DIRECTIONS>
Add 91 to both numbers of every coordinate answer, then write out everything from the line containing "streaky (131, 681)" down to the final line, requests included.

--------------------------------

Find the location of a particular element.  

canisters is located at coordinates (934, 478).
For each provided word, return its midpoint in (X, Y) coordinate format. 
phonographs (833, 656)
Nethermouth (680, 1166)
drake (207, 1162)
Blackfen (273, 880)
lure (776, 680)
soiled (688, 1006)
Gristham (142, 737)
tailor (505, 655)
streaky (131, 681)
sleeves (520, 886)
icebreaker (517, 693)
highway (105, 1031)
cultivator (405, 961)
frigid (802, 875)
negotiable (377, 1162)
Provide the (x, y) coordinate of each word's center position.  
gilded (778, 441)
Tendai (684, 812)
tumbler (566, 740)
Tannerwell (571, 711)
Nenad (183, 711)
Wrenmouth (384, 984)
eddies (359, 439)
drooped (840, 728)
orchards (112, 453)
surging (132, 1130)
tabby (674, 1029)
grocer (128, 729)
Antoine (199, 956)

--------------------------------

RESPONSE BELOW>
streaky (222, 772)
sleeves (611, 977)
icebreaker (608, 784)
highway (196, 1122)
cultivator (496, 1052)
frigid (893, 966)
negotiable (468, 1253)
Provide the (x, y) coordinate of each word's center position.  
gilded (869, 532)
Tendai (775, 903)
tumbler (657, 831)
Tannerwell (662, 802)
Nenad (274, 802)
Wrenmouth (475, 1075)
eddies (450, 530)
drooped (931, 819)
orchards (203, 544)
surging (223, 1221)
tabby (765, 1120)
grocer (219, 820)
Antoine (290, 1047)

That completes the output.